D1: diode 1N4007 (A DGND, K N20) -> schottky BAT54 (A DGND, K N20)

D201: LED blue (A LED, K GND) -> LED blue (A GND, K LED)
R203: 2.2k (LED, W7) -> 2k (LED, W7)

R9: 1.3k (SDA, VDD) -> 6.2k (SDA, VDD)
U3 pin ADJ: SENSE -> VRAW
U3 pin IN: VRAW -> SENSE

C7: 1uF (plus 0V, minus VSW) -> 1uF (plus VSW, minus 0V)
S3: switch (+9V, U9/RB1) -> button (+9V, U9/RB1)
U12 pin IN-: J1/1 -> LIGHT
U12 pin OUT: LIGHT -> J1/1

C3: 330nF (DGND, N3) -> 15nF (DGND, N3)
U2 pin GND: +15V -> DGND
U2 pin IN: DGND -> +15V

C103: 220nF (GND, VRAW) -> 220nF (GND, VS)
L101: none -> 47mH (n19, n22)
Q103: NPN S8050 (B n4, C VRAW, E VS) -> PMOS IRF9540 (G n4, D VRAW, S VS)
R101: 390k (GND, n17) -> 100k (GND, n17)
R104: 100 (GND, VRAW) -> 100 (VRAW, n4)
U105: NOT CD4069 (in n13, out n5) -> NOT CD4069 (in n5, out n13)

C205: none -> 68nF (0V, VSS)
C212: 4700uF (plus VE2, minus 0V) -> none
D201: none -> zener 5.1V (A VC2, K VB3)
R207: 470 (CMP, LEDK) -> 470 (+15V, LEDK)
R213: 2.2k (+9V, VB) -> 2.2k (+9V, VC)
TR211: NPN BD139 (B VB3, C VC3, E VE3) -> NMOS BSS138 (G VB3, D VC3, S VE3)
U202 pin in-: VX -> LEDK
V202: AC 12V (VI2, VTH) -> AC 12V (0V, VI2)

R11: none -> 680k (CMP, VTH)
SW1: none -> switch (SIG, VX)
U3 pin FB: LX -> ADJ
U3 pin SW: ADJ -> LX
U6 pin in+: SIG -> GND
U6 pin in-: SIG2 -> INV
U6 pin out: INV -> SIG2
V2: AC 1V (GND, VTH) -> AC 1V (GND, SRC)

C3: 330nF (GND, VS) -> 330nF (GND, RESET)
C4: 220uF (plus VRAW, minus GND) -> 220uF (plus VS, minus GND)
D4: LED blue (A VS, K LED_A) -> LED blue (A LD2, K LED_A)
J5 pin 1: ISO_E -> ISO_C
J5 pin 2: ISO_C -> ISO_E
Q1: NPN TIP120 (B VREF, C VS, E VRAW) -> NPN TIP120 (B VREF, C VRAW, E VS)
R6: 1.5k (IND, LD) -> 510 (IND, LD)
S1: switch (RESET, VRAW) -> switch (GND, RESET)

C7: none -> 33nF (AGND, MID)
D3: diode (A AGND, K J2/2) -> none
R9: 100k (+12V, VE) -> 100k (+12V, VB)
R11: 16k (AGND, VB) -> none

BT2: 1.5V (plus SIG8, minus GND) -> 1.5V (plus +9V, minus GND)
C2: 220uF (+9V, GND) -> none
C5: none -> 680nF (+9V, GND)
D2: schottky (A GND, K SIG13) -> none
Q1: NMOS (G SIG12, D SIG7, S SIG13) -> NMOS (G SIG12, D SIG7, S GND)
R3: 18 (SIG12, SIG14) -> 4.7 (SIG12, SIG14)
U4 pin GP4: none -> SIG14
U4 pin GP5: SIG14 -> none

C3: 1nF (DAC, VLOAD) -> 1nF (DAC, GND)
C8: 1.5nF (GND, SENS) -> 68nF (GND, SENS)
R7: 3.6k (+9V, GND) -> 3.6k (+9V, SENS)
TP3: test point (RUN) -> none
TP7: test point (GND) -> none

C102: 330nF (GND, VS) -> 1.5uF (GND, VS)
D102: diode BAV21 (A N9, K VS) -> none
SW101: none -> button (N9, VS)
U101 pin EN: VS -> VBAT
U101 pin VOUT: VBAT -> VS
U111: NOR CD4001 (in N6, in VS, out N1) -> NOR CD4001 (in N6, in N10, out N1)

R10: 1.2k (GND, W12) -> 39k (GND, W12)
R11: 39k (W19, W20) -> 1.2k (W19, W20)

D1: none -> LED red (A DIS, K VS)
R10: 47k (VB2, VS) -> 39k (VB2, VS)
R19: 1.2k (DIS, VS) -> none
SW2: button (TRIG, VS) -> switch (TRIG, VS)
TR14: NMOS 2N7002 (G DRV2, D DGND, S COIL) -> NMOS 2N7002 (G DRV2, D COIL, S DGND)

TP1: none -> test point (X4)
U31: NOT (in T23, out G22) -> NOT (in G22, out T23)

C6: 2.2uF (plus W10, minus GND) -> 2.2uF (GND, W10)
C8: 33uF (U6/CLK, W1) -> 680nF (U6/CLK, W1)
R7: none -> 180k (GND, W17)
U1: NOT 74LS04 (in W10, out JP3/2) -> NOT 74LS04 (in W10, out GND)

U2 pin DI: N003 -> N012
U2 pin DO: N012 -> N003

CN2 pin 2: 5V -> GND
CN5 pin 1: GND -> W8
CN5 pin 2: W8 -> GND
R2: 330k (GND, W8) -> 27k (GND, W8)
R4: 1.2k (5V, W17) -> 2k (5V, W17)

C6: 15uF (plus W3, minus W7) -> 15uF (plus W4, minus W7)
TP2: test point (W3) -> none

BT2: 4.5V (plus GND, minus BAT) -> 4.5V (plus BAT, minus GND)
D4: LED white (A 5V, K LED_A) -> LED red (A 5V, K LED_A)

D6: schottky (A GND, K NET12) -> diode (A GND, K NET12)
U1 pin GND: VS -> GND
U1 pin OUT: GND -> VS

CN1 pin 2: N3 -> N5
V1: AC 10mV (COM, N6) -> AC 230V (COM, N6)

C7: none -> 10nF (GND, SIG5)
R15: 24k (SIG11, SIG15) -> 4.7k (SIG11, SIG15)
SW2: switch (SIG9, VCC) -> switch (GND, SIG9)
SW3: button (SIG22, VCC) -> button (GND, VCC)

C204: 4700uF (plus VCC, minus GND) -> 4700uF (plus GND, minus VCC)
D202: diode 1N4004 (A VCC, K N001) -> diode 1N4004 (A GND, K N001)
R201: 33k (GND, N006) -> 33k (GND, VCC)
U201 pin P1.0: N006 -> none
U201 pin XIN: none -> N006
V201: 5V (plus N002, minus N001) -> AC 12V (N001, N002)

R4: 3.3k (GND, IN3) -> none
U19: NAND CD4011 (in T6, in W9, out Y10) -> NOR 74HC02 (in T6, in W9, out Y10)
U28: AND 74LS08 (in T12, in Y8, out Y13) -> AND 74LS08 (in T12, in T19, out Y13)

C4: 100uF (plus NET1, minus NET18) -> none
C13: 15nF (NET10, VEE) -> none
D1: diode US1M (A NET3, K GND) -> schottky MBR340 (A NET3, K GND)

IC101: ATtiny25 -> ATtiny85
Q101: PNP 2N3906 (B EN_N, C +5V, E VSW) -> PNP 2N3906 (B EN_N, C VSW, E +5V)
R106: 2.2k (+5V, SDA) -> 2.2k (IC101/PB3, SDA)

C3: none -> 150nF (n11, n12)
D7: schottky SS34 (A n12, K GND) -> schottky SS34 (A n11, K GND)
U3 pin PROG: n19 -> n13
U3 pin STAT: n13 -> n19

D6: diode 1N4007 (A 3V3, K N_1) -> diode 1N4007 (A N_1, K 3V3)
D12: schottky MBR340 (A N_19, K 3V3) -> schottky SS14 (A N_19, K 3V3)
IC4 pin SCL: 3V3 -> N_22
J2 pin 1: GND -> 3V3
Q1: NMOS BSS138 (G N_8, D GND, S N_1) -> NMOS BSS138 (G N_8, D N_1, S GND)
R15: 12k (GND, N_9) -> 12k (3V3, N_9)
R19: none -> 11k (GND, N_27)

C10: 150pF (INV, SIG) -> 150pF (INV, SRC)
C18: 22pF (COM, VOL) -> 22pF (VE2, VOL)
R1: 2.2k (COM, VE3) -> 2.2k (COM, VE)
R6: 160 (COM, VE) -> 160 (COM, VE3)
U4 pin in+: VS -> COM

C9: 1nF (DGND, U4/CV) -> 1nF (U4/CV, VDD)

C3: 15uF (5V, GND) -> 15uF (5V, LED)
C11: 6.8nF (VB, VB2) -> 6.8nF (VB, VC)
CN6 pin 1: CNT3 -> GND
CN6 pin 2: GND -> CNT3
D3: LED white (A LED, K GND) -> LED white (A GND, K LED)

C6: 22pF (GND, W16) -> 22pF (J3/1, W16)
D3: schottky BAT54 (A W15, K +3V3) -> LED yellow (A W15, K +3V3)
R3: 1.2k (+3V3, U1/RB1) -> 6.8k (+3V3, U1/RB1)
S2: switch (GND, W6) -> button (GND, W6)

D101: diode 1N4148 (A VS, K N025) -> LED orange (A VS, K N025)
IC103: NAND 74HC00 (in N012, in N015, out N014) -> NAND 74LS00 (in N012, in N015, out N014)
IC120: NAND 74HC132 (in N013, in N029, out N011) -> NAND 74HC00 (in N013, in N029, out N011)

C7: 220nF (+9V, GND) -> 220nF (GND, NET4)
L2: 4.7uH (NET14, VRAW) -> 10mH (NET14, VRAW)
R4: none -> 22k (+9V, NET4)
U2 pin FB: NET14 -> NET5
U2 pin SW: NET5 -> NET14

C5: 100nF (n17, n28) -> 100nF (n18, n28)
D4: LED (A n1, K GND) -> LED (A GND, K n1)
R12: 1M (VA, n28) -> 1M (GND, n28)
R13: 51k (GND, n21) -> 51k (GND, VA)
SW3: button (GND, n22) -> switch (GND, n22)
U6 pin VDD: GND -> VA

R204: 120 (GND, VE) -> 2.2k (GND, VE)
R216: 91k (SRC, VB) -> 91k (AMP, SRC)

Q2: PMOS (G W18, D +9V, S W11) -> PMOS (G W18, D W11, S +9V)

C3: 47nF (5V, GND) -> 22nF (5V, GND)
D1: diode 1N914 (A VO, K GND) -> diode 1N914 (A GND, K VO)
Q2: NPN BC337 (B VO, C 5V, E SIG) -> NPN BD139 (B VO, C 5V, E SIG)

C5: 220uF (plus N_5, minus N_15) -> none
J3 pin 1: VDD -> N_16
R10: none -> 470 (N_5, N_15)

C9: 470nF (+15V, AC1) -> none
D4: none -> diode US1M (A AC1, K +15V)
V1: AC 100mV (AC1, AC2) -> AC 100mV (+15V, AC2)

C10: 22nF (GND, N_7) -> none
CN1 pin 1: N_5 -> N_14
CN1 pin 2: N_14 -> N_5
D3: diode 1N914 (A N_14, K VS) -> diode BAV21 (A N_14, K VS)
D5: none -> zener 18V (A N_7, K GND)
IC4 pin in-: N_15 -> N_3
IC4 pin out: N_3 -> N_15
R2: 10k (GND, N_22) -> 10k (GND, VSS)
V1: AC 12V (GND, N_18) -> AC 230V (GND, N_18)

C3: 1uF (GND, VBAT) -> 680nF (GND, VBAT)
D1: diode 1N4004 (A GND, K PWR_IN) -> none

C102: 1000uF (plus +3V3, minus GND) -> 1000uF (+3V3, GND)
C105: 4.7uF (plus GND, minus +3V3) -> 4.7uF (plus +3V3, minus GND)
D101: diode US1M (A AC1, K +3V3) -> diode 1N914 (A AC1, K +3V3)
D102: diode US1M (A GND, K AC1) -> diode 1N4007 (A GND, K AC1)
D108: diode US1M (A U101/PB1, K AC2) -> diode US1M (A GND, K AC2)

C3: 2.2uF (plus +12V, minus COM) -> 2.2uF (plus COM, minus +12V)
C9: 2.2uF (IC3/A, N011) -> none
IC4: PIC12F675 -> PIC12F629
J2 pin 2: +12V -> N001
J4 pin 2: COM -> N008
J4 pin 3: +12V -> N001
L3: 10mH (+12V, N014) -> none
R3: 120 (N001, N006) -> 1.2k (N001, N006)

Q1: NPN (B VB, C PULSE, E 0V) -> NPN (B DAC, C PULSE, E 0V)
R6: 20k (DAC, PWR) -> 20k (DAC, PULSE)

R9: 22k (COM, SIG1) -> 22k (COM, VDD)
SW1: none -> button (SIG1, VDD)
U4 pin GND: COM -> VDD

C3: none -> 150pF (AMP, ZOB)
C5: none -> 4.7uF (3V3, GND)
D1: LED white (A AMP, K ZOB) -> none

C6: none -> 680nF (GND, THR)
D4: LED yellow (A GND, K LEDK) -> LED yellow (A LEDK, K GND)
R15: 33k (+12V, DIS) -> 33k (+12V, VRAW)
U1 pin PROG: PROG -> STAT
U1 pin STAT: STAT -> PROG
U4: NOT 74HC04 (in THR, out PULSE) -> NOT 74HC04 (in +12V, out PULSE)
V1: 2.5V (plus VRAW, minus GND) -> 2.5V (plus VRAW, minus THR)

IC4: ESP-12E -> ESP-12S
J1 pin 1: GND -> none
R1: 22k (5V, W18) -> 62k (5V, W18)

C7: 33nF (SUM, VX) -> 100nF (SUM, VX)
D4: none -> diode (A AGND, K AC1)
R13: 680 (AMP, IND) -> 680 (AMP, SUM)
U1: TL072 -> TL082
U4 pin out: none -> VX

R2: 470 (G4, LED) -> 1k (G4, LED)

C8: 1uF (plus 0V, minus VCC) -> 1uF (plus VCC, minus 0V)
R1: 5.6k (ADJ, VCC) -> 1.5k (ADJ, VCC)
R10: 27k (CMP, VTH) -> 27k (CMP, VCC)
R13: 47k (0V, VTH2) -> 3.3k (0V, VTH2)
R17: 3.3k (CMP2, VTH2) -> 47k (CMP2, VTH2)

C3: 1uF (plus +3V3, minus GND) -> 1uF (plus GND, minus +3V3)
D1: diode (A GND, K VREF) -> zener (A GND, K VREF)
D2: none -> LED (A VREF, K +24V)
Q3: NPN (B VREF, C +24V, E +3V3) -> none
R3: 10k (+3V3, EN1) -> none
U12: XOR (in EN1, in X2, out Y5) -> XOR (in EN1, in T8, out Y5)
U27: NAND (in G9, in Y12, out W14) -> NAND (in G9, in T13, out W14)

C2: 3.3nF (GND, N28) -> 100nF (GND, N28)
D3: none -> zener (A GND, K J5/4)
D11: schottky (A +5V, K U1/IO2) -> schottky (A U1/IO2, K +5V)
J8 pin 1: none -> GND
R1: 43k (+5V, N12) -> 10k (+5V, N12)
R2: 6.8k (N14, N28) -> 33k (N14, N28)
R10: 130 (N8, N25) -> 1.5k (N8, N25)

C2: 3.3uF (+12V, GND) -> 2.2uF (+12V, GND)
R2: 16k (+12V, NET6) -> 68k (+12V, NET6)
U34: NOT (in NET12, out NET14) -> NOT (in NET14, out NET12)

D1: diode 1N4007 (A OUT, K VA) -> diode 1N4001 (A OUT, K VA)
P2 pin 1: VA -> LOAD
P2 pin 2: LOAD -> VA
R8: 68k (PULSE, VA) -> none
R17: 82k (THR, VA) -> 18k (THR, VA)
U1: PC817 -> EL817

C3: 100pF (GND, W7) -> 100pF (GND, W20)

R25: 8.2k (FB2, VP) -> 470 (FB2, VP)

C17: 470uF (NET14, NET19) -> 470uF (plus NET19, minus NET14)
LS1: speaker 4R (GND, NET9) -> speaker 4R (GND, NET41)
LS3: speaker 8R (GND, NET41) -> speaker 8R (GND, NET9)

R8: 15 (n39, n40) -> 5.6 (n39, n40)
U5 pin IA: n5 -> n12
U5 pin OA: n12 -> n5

━━━━━━━━━━

§ Task requirements:
Which lines above hold the string "SENSE"? Please copy all of them.

§ Result of the task:
U3 pin ADJ: SENSE -> VRAW
U3 pin IN: VRAW -> SENSE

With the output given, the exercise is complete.